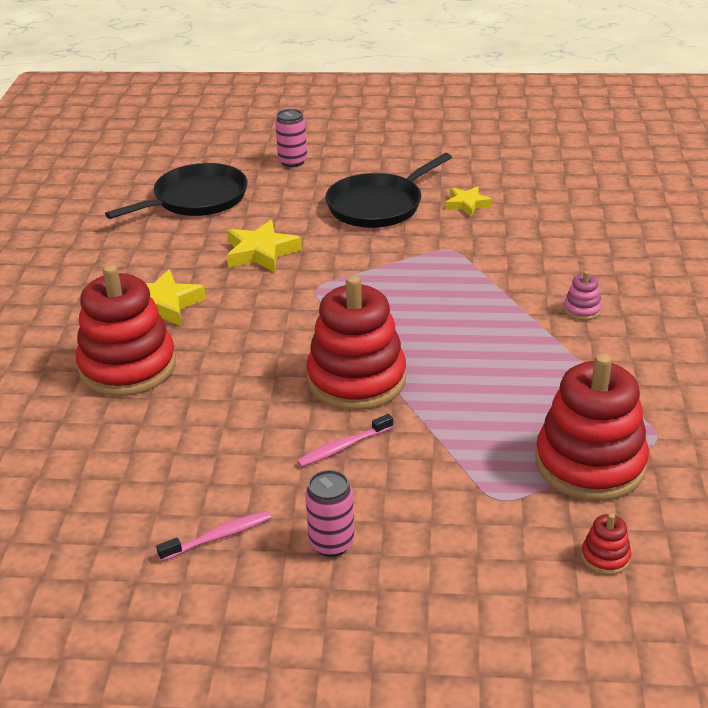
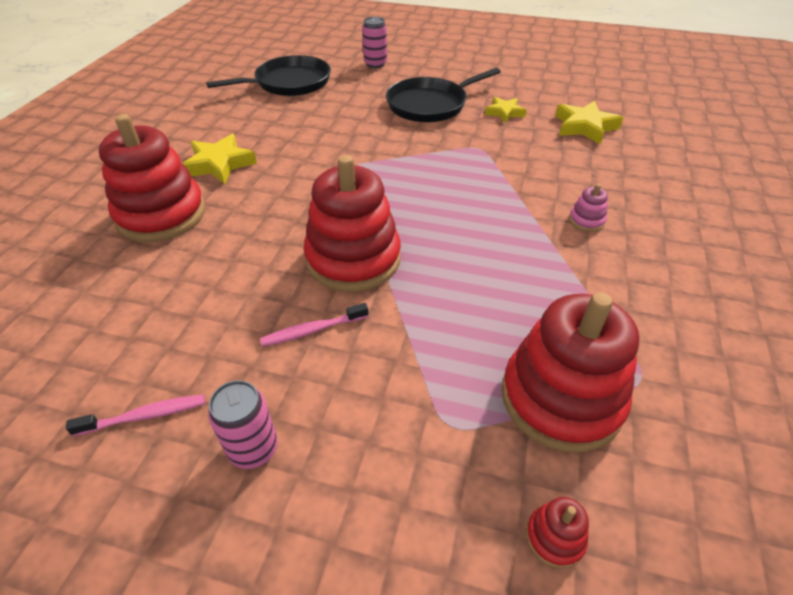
camera: 10 degrees right, 10 degrees up
yellow star [227,220,302,272] -> yellow star moved to [556,100,623,145]

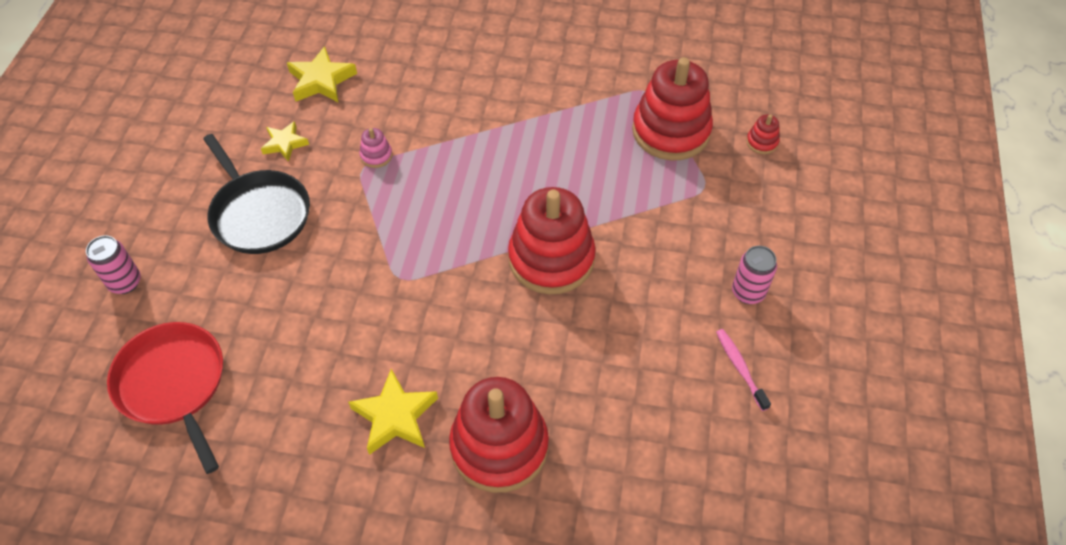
camera: 95 degrees left, 10 degrees up
black pan [206,55,331,96] -> red pan [107,322,223,474]
pink toothbrush [260,303,369,347] -> none
pink stacking toy [569,184,608,232] -> pink stacking toy moved to [360,128,392,168]

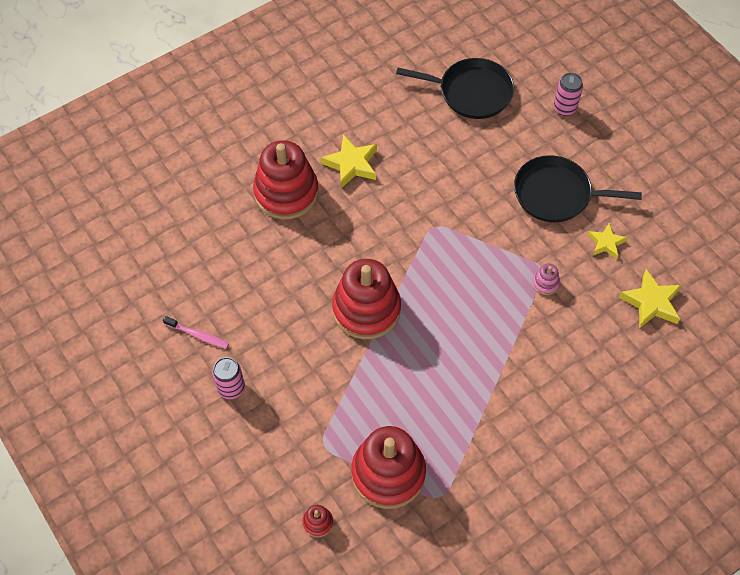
camera: 135 degrees right, 5 degrees up
red pan [107,322,223,474] -> black pan [396,58,514,119]

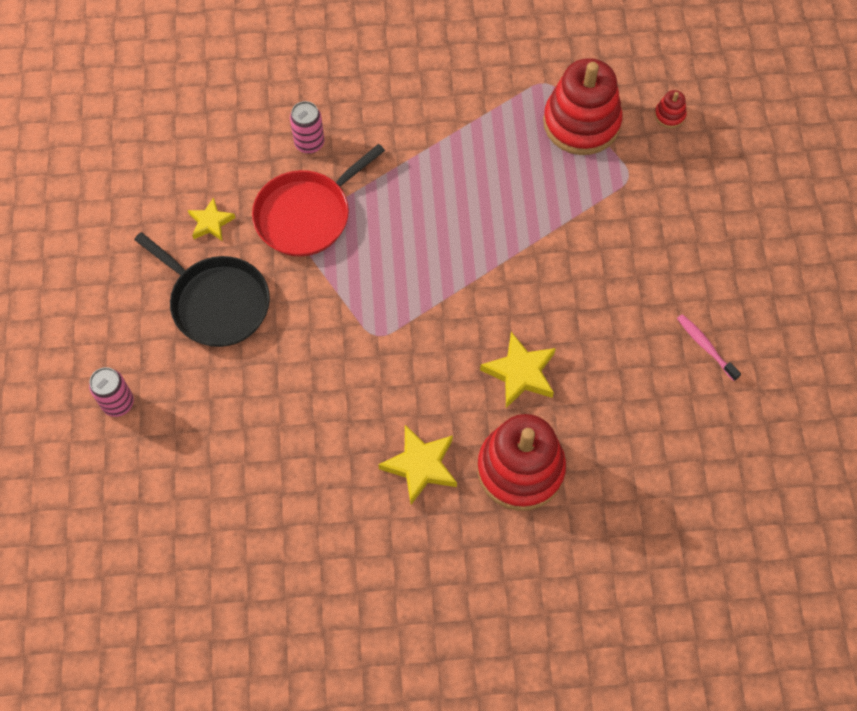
camera: 150 degrees left, 5 degrees up
pink can [212,357,245,399] -> pink can moved to [290,101,324,154]
red stacking toy [332,259,401,339] -> none
black pan [396,58,514,119] -> none
pink stacking toy [532,263,560,295] -> red pan [252,144,385,256]
yellow star [619,269,682,328] -> yellow star moved to [480,332,556,408]

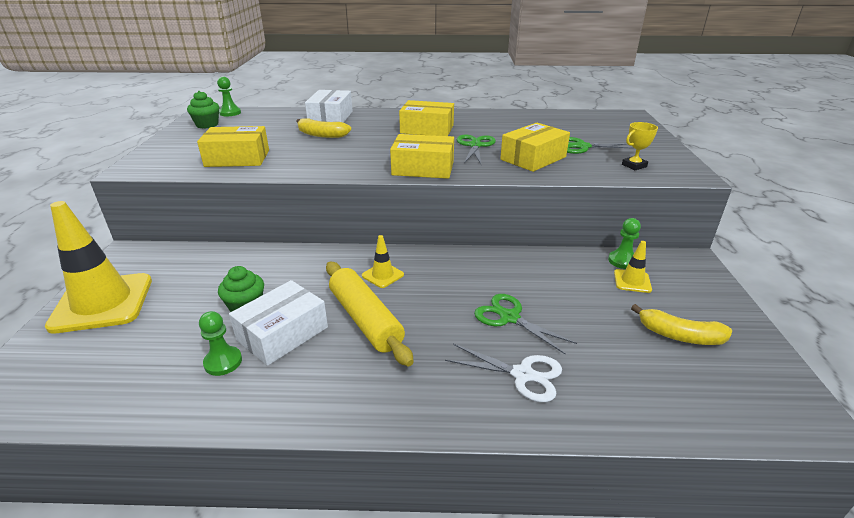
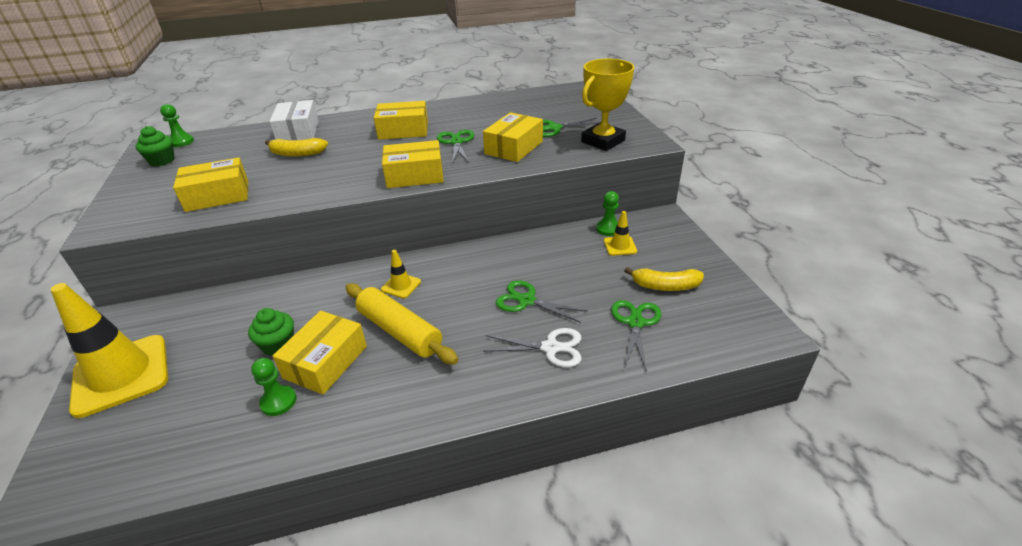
camera: 15 degrees left, 5 degrees up
white box [229,280,328,366] -> yellow box [273,311,367,395]
yellow trophy [622,122,658,170] -> yellow trophy [581,59,634,151], size x2.02
none -> green scissors [611,300,661,372]

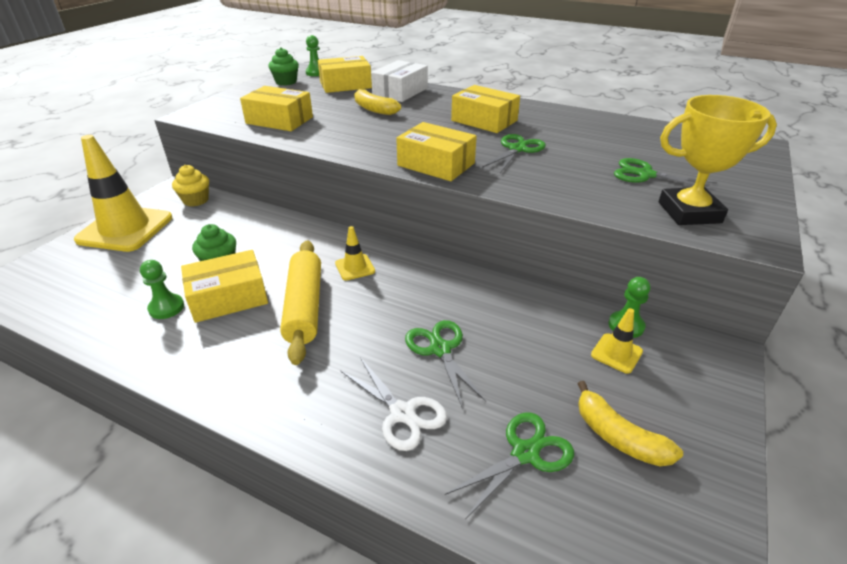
camera: 40 degrees right, 0 degrees up
yellow box [483,112,543,162] -> yellow box moved to [318,56,372,93]
none -> yellow cupcake [172,165,209,206]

--------

=== Directions ===
The lines from the one holding "pink stacking toy [532,263,560,295]" through the end of the material above are to be echoed exactly, both ends included. Do not include pictures.

=== Expected answer ===
pink stacking toy [532,263,560,295] -> red pan [252,144,385,256]
yellow star [619,269,682,328] -> yellow star moved to [480,332,556,408]

camera: 15 degrees left, 5 degrees up
white box [229,280,328,366] -> yellow box [273,311,367,395]
yellow trophy [622,122,658,170] -> yellow trophy [581,59,634,151], size x2.02
none -> green scissors [611,300,661,372]

camera: 40 degrees right, 0 degrees up
yellow box [483,112,543,162] -> yellow box moved to [318,56,372,93]
none -> yellow cupcake [172,165,209,206]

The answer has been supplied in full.